• WORK ITEM
Would you filter these records and copy every line that has the word "degrees"?

• THE DATA

########

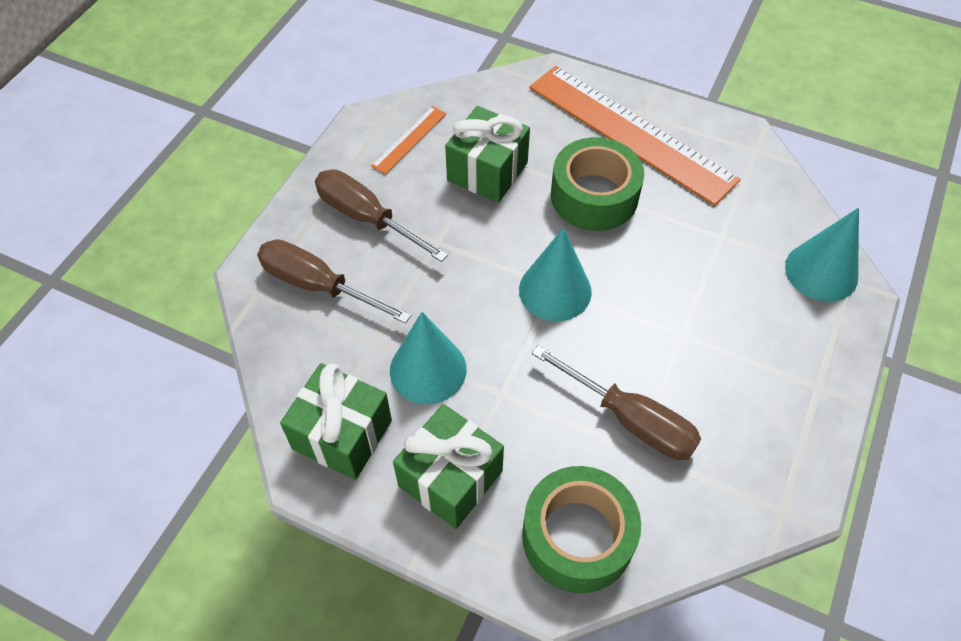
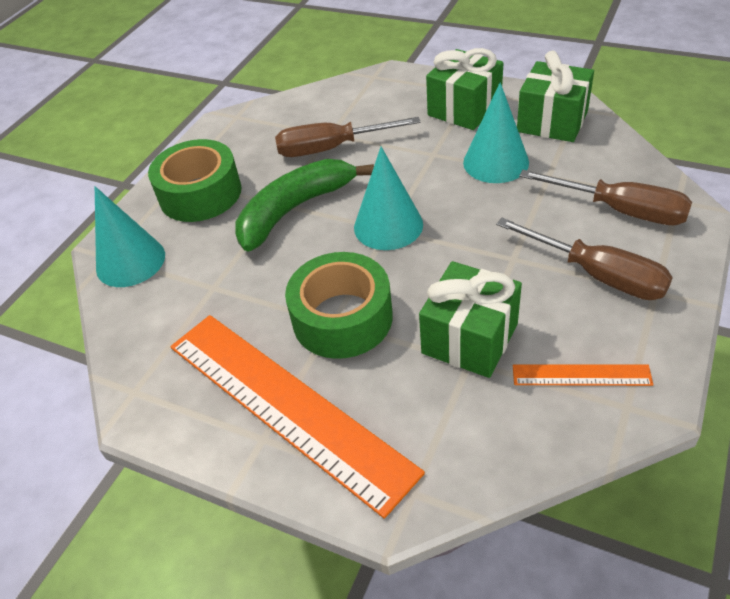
camera: 175 degrees left, 10 degrees down
(409, 139) = (581, 375): orange ruler -> orange ruler turned 60 degrees clockwise
(577, 536) = (375, 93): green tape -> green tape (200, 194)
(630, 420) = (331, 148): brown screwdriver -> brown screwdriver turned 45 degrees counterclockwise
(660, 322) = (294, 210): none -> green banana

########

• TASK OUTPUT
camera: 175 degrees left, 10 degrees down
(409, 139) = (581, 375): orange ruler -> orange ruler turned 60 degrees clockwise
(630, 420) = (331, 148): brown screwdriver -> brown screwdriver turned 45 degrees counterclockwise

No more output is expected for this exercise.